Assignment: Please give again exactly the lines from the top of the material through the line with "(425, 193) = (475, 247): none -> blue ball"; omit each picture.
── Material for this exercise ──
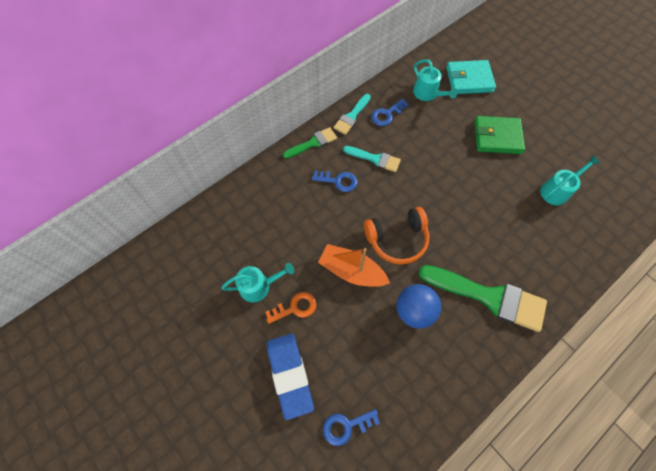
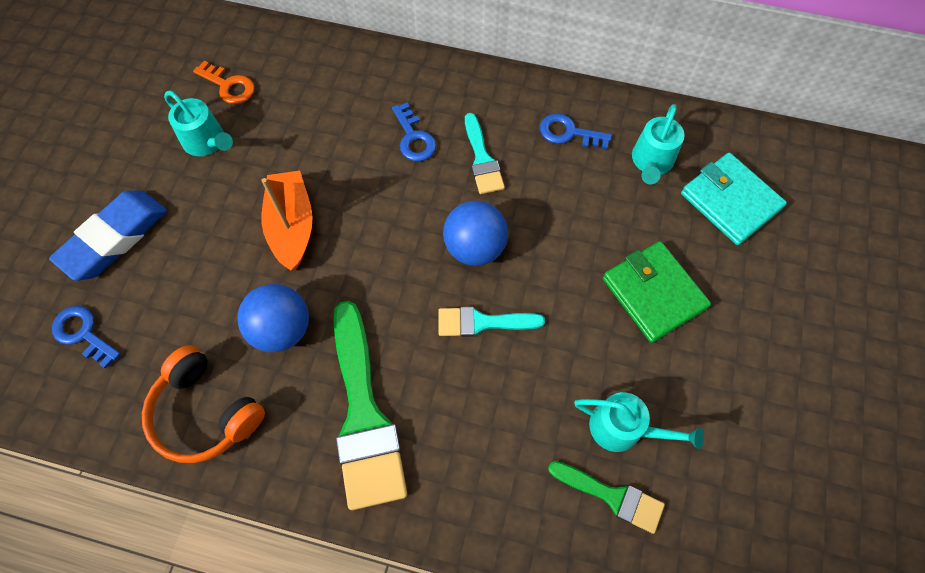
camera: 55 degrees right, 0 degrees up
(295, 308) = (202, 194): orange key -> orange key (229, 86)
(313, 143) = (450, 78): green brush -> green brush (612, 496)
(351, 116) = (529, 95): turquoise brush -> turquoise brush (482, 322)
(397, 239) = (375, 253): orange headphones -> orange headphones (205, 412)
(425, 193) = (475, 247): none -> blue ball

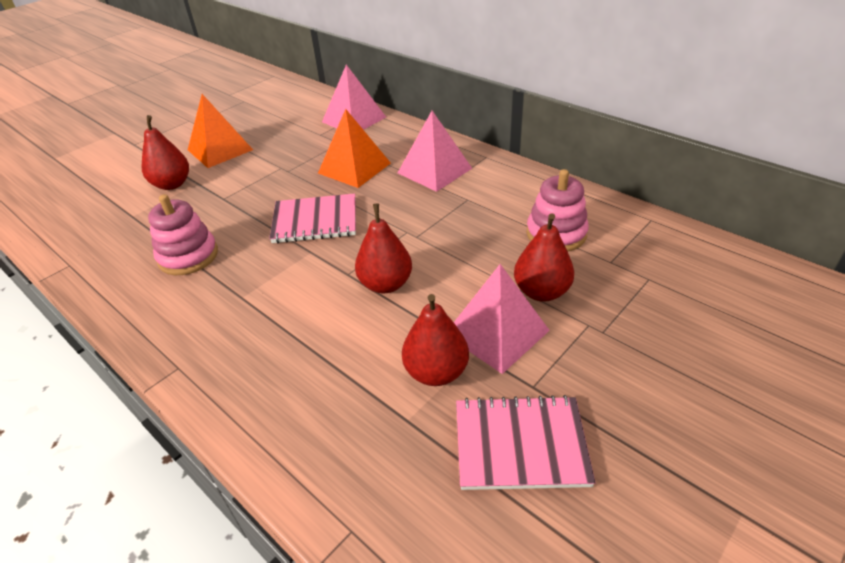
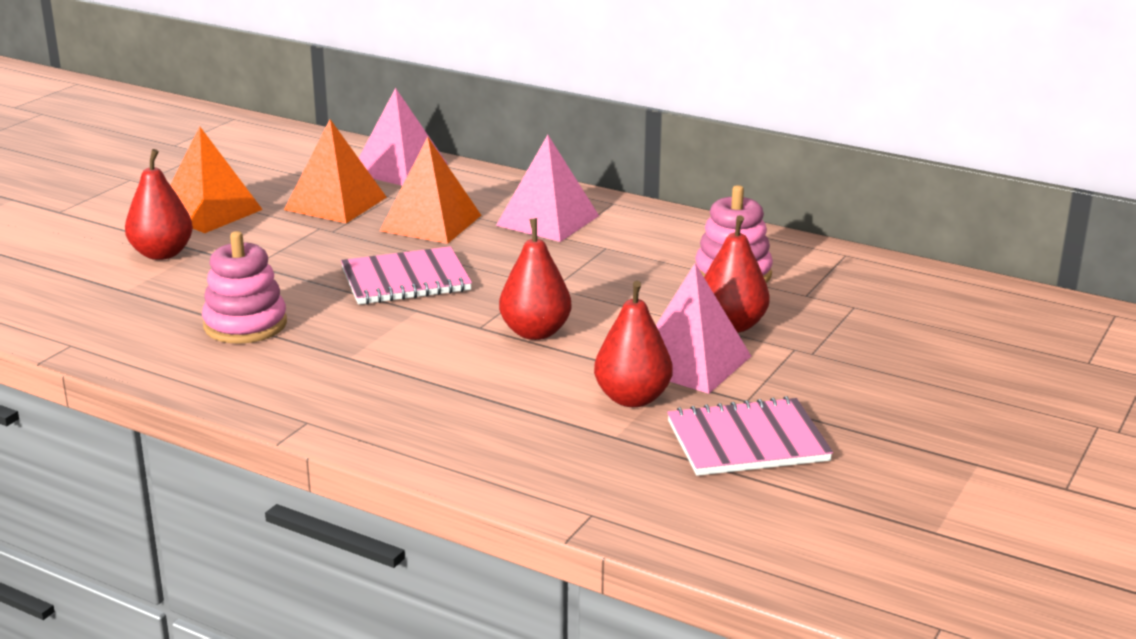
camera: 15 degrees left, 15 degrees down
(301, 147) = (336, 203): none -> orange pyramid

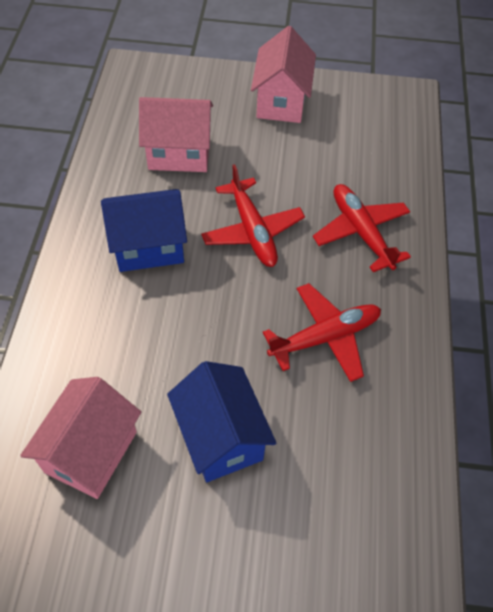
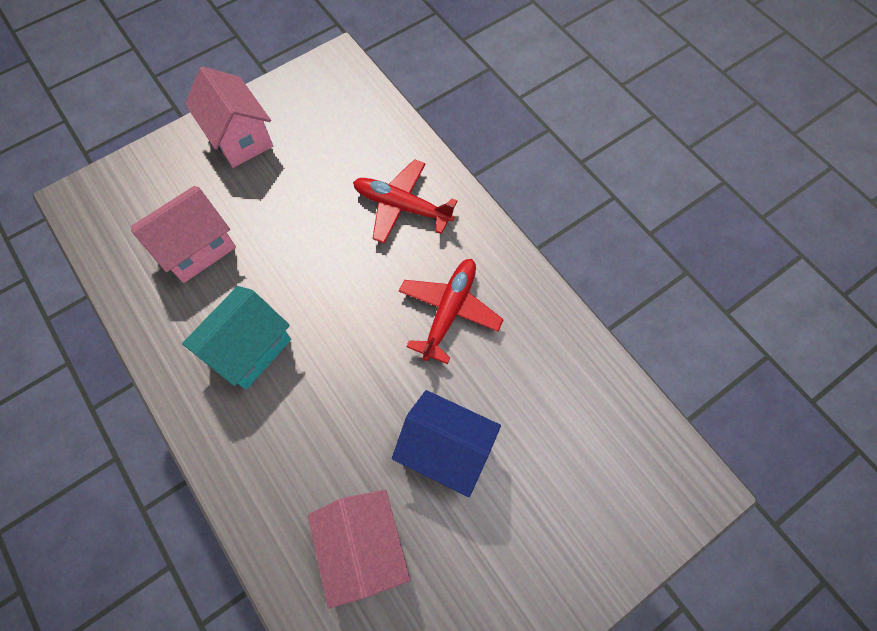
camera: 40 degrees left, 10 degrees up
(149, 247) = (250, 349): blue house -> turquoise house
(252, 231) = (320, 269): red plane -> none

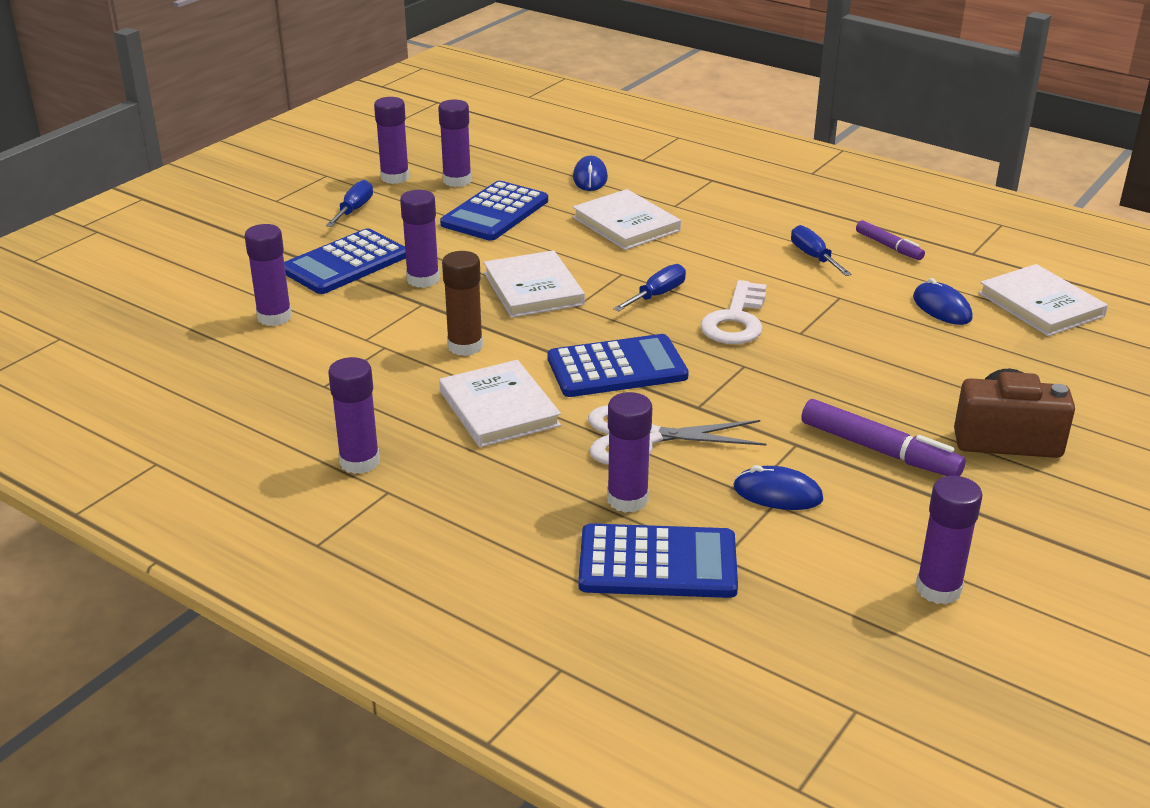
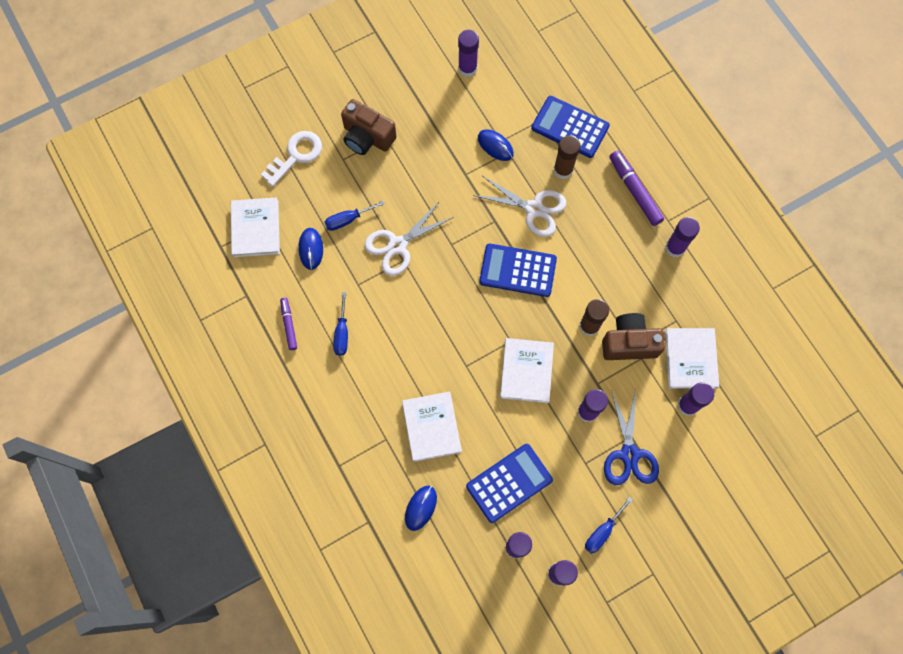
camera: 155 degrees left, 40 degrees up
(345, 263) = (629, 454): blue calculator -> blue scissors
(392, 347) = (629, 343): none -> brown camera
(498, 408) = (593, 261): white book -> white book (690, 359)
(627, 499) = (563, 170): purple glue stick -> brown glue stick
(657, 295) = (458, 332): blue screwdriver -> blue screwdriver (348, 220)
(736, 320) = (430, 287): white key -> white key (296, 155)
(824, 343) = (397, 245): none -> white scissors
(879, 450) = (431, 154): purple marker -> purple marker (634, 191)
───
Solution to the exercise:
camera: 55 degrees right, 0 degrees up
(295, 308) = (202, 194): orange key -> orange key (229, 86)
(313, 143) = (450, 78): green brush -> green brush (612, 496)
(351, 116) = (529, 95): turquoise brush -> turquoise brush (482, 322)
(397, 239) = (375, 253): orange headphones -> orange headphones (205, 412)
(425, 193) = (475, 247): none -> blue ball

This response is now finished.